◆ Task objective
The material below holds pictures; leave them out and reproduce exactly the lines from the one with "cyan cross: (60, 306) -> (63, 569), moved" through the one with "brown cross: (91, 66)", inclusive.

◆ Records provided
○ ○ ○ ○ ○ ○ ○

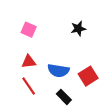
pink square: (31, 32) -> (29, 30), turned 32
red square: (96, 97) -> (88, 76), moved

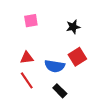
pink square: (29, 30) -> (31, 21), moved, turned -32
red square: (88, 76) -> (77, 57), moved

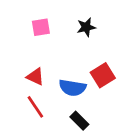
black star: (73, 27) -> (86, 27), moved
red triangle: (27, 58) -> (35, 77), turned 32

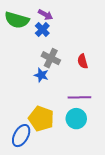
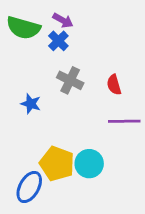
blue star: (41, 75) -> (31, 104), moved
purple line: (79, 97) -> (124, 121), moved
cyan circle: (76, 119) -> (89, 164), moved

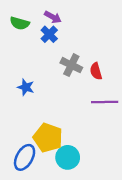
green semicircle: (23, 28) -> (20, 23), size x0.7
gray cross: (70, 80) -> (71, 65), moved
cyan circle: (89, 164) -> (68, 157), moved

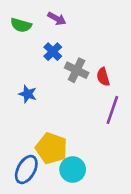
blue cross: (49, 34) -> (53, 52), moved
purple line: (105, 102) -> (112, 110), turned -70

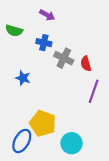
green semicircle: (21, 25) -> (14, 31), moved
blue cross: (53, 52) -> (44, 43), turned -32
cyan circle: (73, 169) -> (72, 143), moved

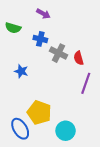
blue ellipse: (22, 141) -> (20, 129), turned -60

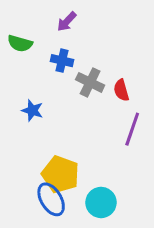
purple arrow: (43, 14) -> (67, 22), turned 104
blue ellipse: (20, 129) -> (51, 199), moved

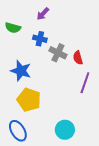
blue star: (32, 110) -> (21, 71), size x1.5
yellow pentagon: (60, 174) -> (29, 100), moved
blue ellipse: (51, 199) -> (18, 131), moved

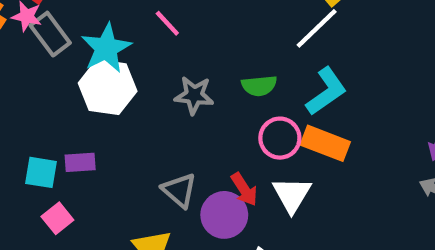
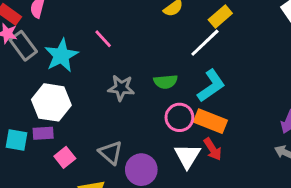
white hexagon: (108, 87) -> (51, 102), moved
red arrow: (244, 189) -> (213, 149), moved
pink square: (57, 218) -> (65, 157), moved

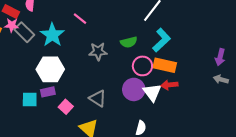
red arrow: (213, 149) -> (169, 85), turned 126
purple circle: (141, 170) -> (134, 89), moved

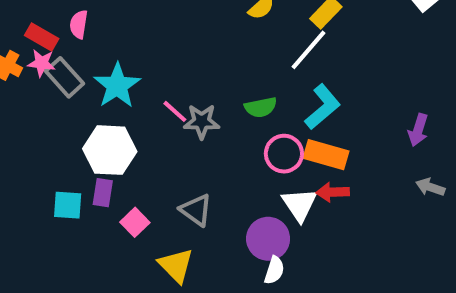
pink line: (80, 19) -> (175, 111), moved
purple arrow: (220, 57) -> (418, 130), moved
purple circle: (134, 89) -> (268, 239), moved
purple rectangle: (48, 92) -> (103, 193), turned -72

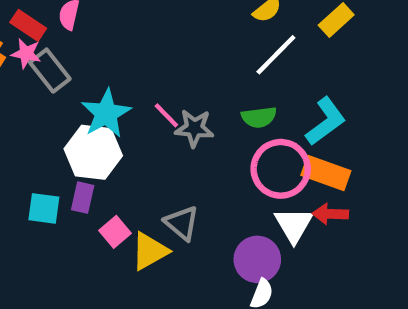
white line: (308, 50) -> (276, 55), moved
cyan star: (117, 86) -> (106, 113), moved
pink circle: (284, 154) -> (281, 169), size x1.4
yellow triangle: (176, 265) -> (150, 251), moved, turned 42

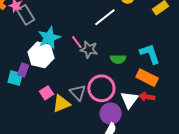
white line: (276, 55) -> (105, 17), moved
green semicircle: (259, 117) -> (118, 59), moved
cyan L-shape: (326, 121) -> (150, 54), turned -80
pink circle: (281, 169) -> (101, 88), moved
purple rectangle: (83, 198) -> (23, 70), moved

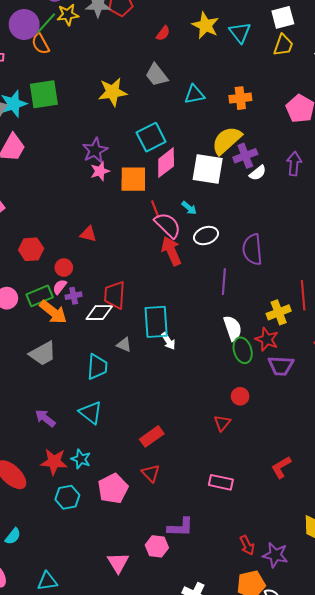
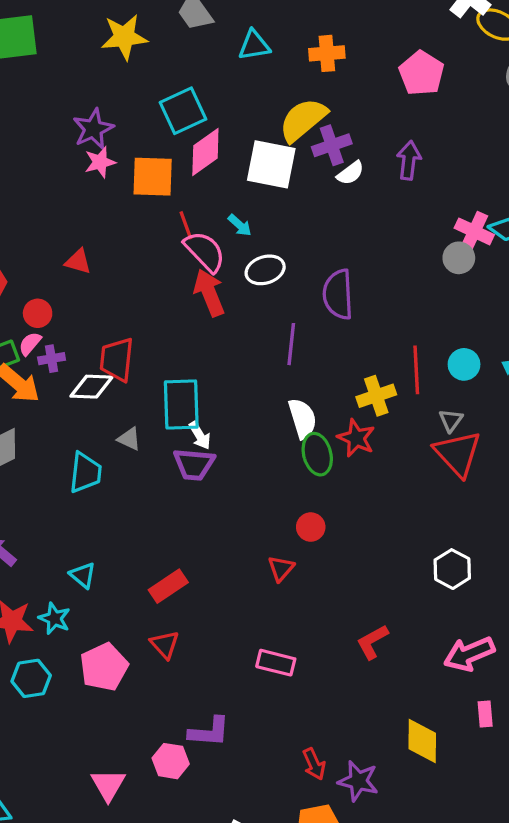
purple trapezoid: (281, 366) -> (194, 464), moved
cyan triangle: (91, 413) -> (83, 575), moved, size x0.7

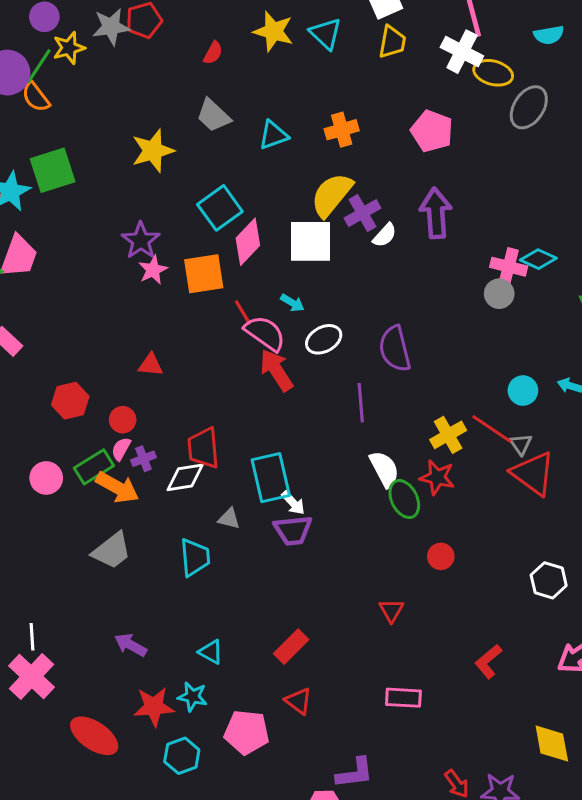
purple arrow: (409, 160) -> (436, 213), size x1.4
red line: (416, 370) -> (492, 429), moved, turned -42
red circle: (311, 527) -> (441, 556), moved
pink pentagon: (104, 667) -> (247, 732), turned -30

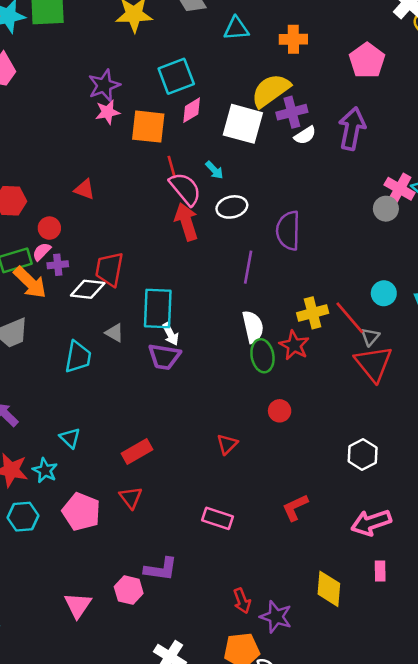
pink diamond: (248, 242) -> (192, 110), size x0.7

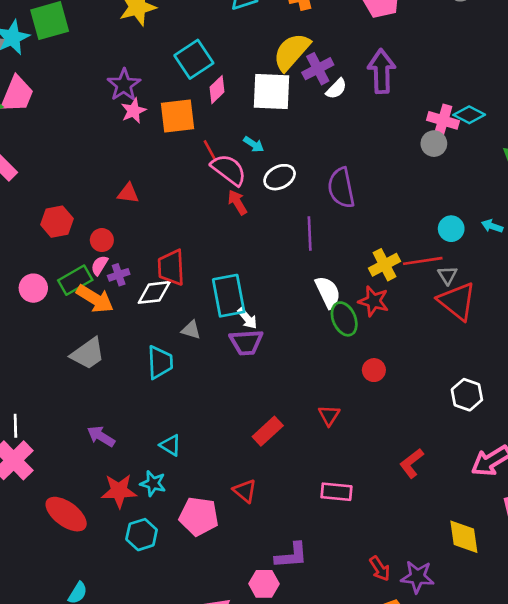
red arrow: (186, 222) -> (237, 202), size x0.7
red line: (350, 318) -> (423, 261), turned -45
red rectangle: (137, 452) -> (268, 431), moved

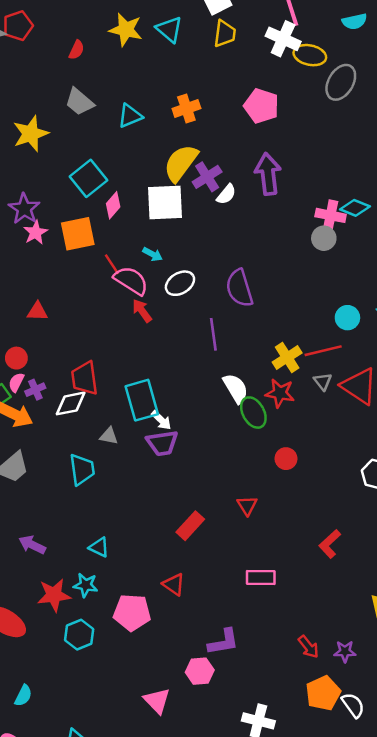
gray triangle: (447, 275) -> (323, 381), moved
purple star: (417, 577) -> (345, 651), size x0.7

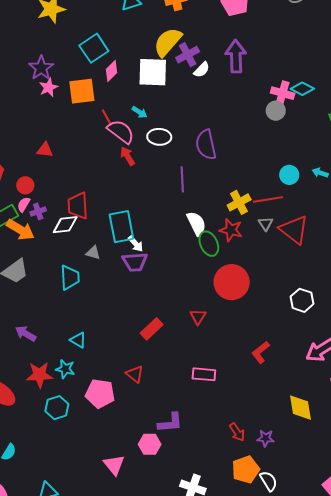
white ellipse: (180, 283) -> (159, 137), turned 30
red circle: (286, 459) -> (232, 282), size x2.0

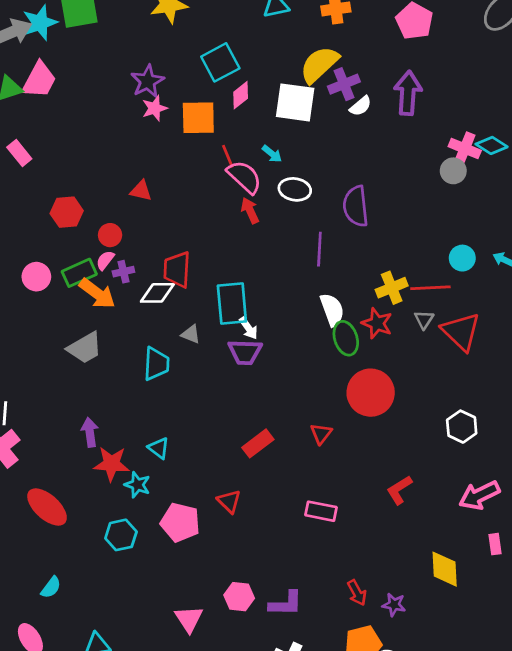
purple arrow: (26, 334) -> (90, 432), turned 45
red star: (40, 375) -> (111, 464), moved
purple L-shape: (170, 423) -> (286, 604), moved

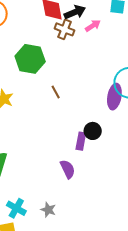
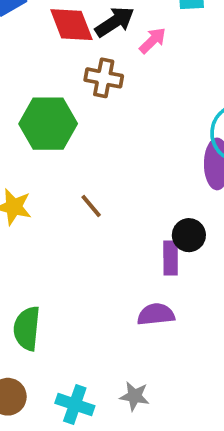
brown cross: (65, 29) -> (104, 78), moved
brown line: (56, 92) -> (91, 206), moved
purple semicircle: (68, 169) -> (156, 314), turned -60

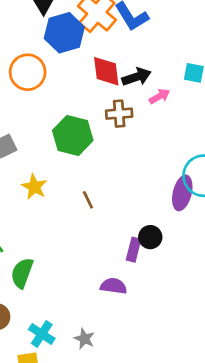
brown cross: (104, 78) -> (119, 114), turned -30

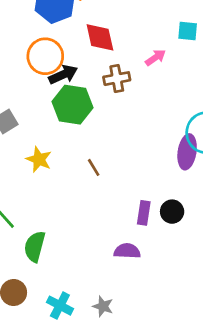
orange circle: (28, 72) -> (45, 56), moved
black arrow: (137, 77) -> (63, 75), moved
black circle: (150, 237) -> (172, 212), moved

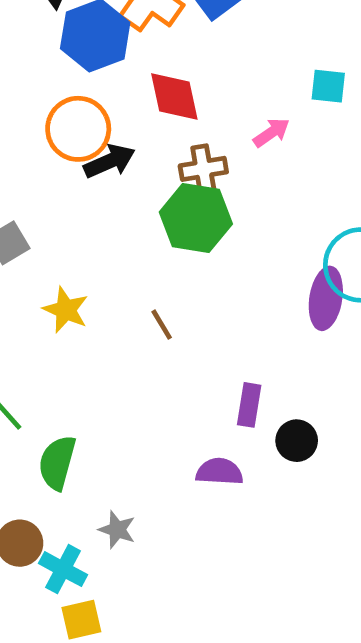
green hexagon: (72, 105) -> (196, 218), moved
black circle: (172, 212) -> (297, 441), moved
cyan cross: (60, 306) -> (63, 569), moved
gray star: (103, 306) -> (117, 530), moved

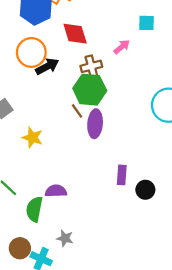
purple ellipse: (326, 298) -> (95, 124), moved
brown line: (162, 325) -> (77, 111), moved
purple semicircle: (219, 472) -> (56, 191), moved

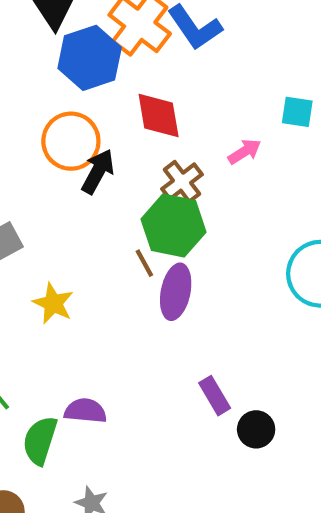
black arrow: (47, 66) -> (98, 171), turned -40
brown cross: (91, 66) -> (182, 182), turned -30
purple rectangle: (122, 175) -> (215, 396), turned -42

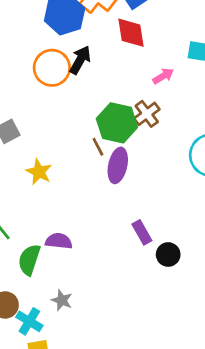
red diamond: (159, 116) -> (131, 33), moved
black arrow: (98, 171) -> (80, 60), moved
brown cross: (182, 182) -> (147, 114), moved

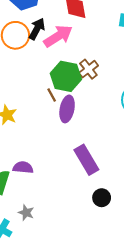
pink arrow: (163, 76) -> (58, 36), moved, size x1.8
purple rectangle: (142, 232) -> (86, 160), size x1.6
black circle: (168, 255) -> (102, 198), moved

○ ○ ○ ○ ○ ○ ○

◆ Solution below
cyan cross: (60, 306) -> (63, 569), moved
gray star: (103, 306) -> (117, 530), moved

purple ellipse: (326, 298) -> (95, 124), moved
brown line: (162, 325) -> (77, 111), moved
purple semicircle: (219, 472) -> (56, 191), moved

black arrow: (47, 66) -> (98, 171), turned -40
brown cross: (91, 66) -> (182, 182), turned -30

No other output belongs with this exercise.